Assignment
In your copy, reproduce each entry exactly and include no picture.

Records

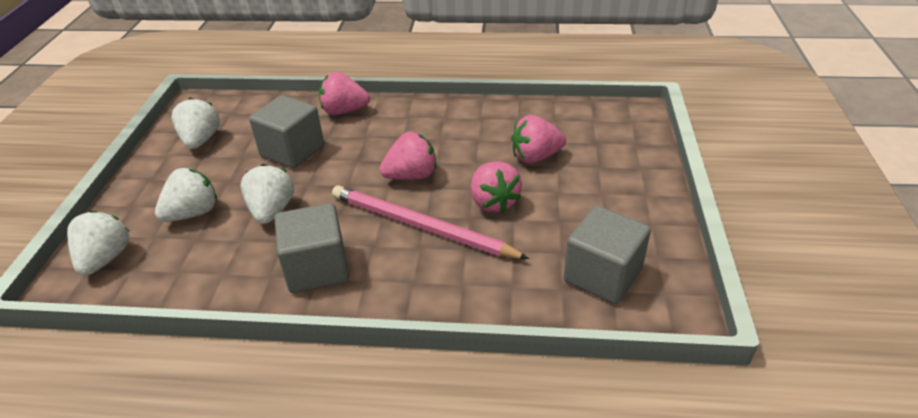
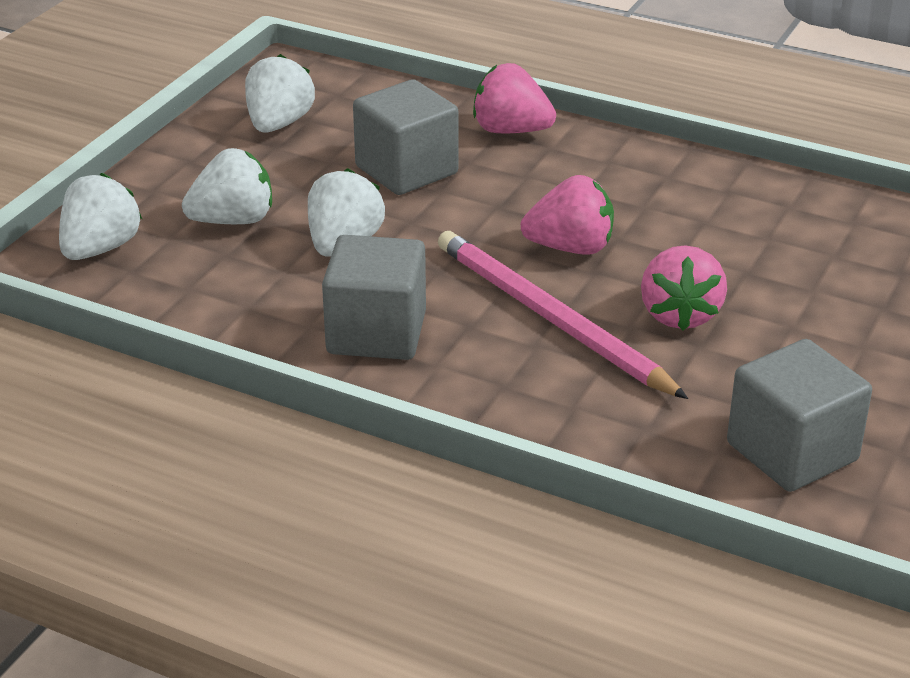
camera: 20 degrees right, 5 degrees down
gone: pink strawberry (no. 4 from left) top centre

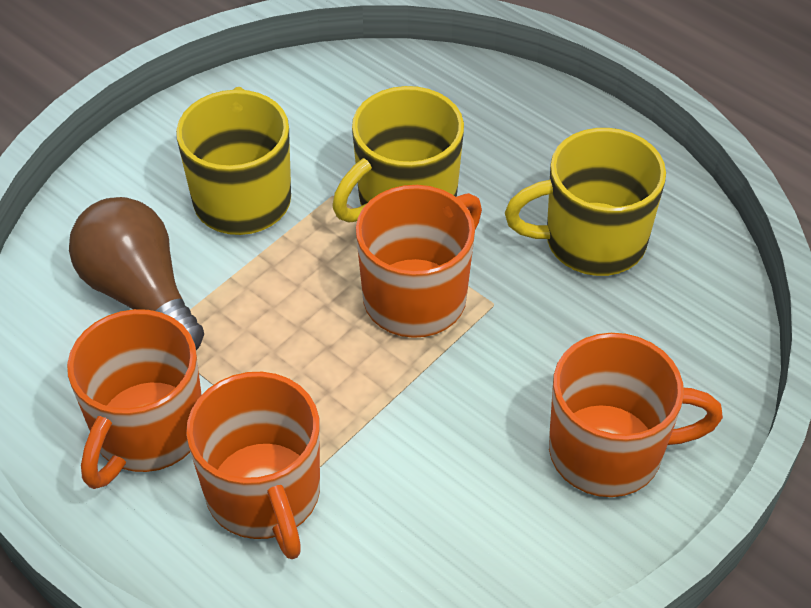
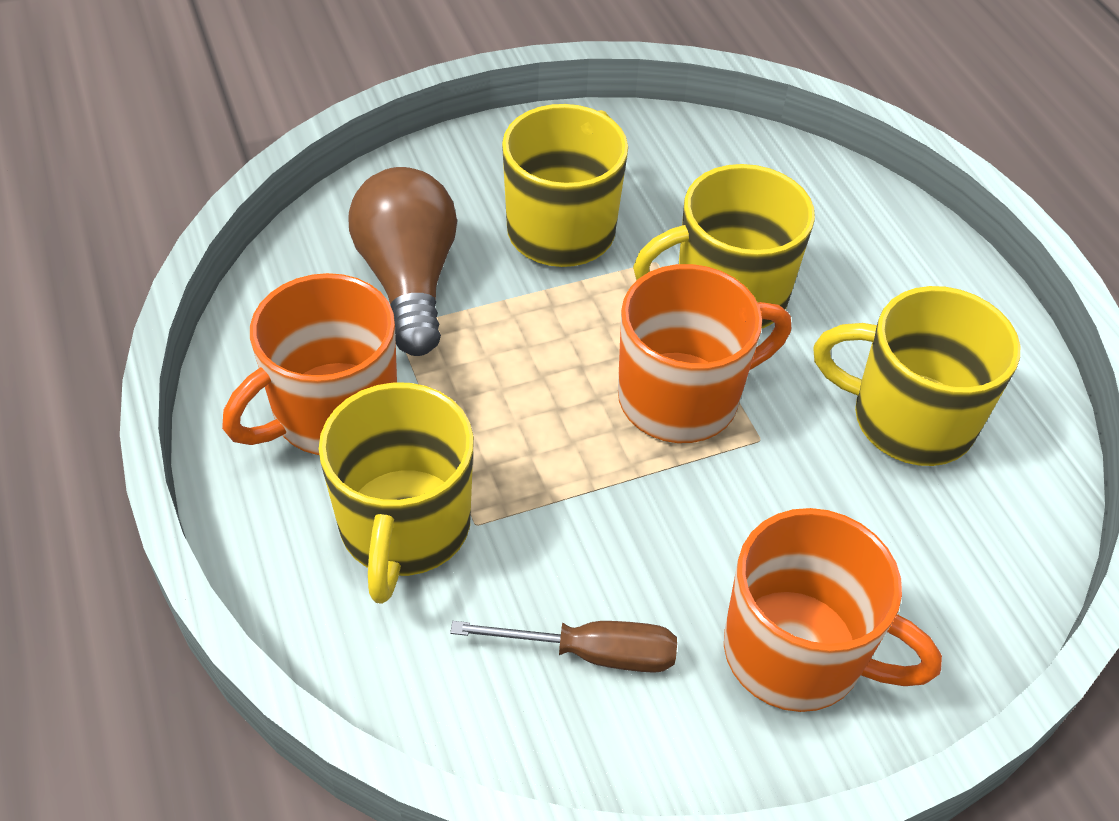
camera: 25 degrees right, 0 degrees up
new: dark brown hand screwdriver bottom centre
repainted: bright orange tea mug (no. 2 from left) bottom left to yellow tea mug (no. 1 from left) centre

Solution
camera: 20 degrees right, 5 degrees down
gone: pink strawberry (no. 4 from left) top centre

camera: 25 degrees right, 0 degrees up
new: dark brown hand screwdriver bottom centre
repainted: bright orange tea mug (no. 2 from left) bottom left to yellow tea mug (no. 1 from left) centre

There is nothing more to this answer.